Exercise prompt: Among the entries below, one line contains "orange cone F7 level 2 -> red cone F7 level 2" and another contains "brown cone I2". Transcribe those two lines and every line between them, exactly.

Available data:
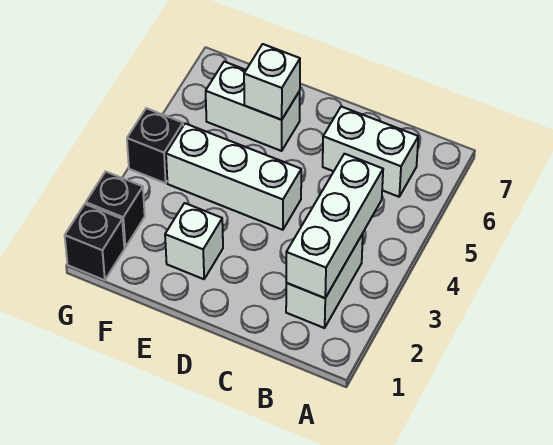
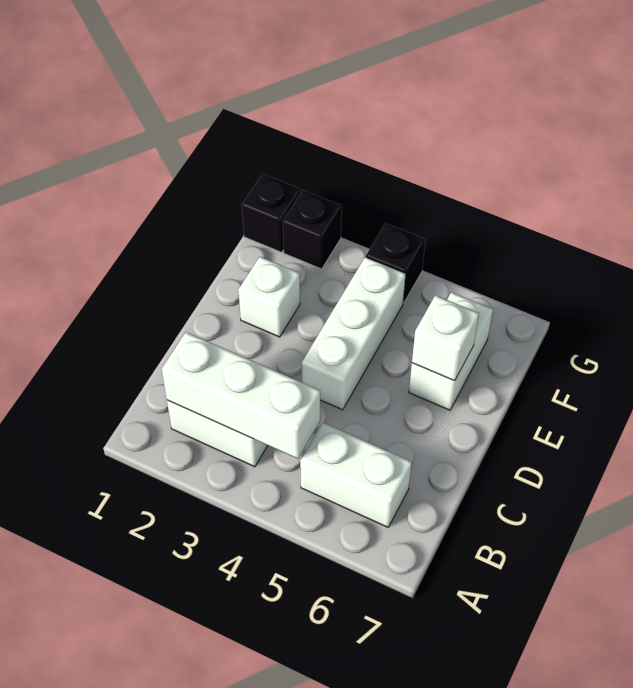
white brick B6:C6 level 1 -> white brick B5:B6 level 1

* * *

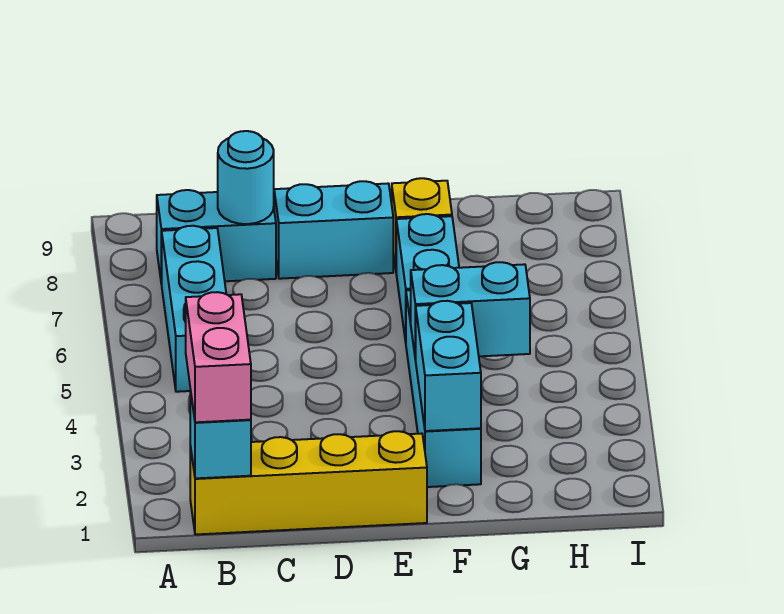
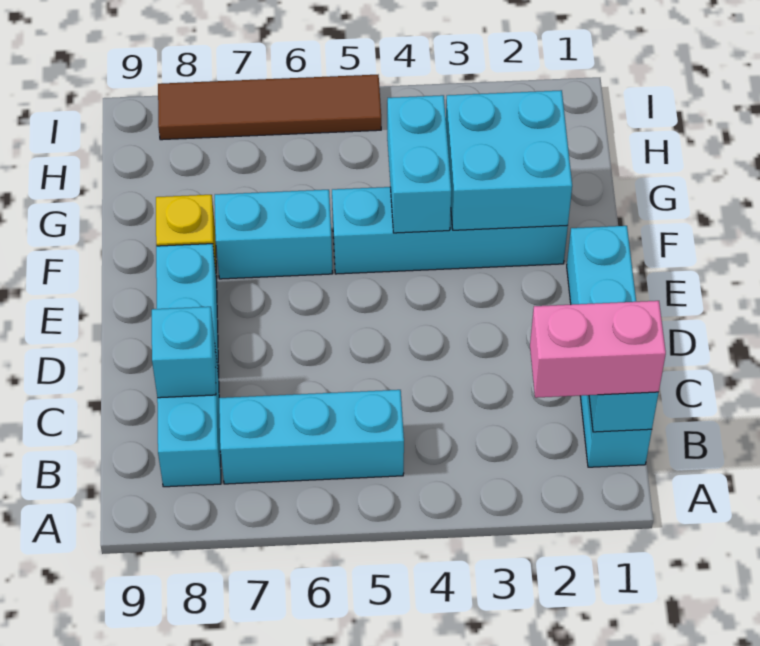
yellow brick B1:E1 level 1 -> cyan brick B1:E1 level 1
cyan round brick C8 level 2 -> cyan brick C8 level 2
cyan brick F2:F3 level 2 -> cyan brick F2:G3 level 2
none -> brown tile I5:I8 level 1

---

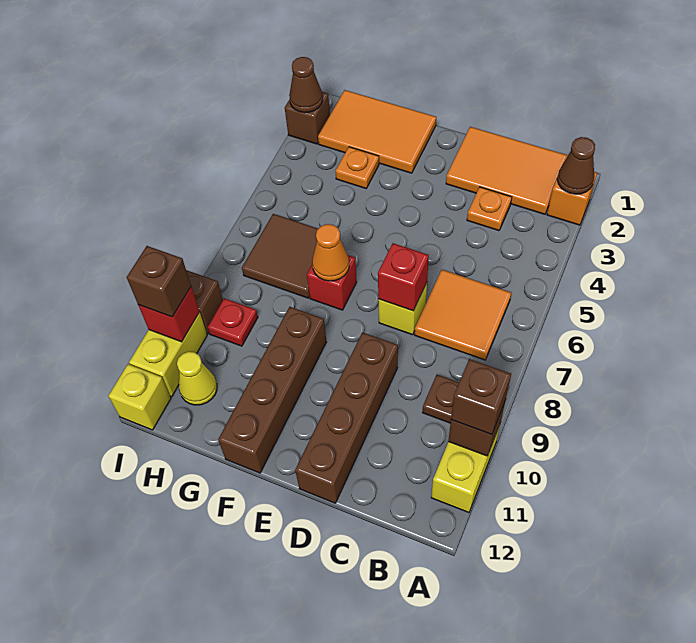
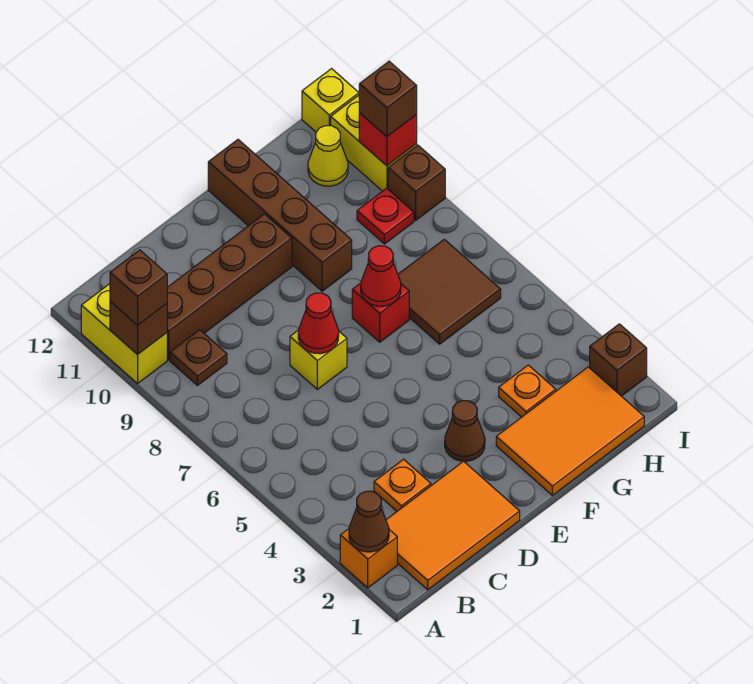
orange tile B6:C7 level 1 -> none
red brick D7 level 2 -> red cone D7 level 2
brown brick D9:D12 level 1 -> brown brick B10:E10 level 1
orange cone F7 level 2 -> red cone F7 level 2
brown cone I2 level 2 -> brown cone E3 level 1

Your solution:
orange cone F7 level 2 -> red cone F7 level 2
brown cone I2 level 2 -> brown cone E3 level 1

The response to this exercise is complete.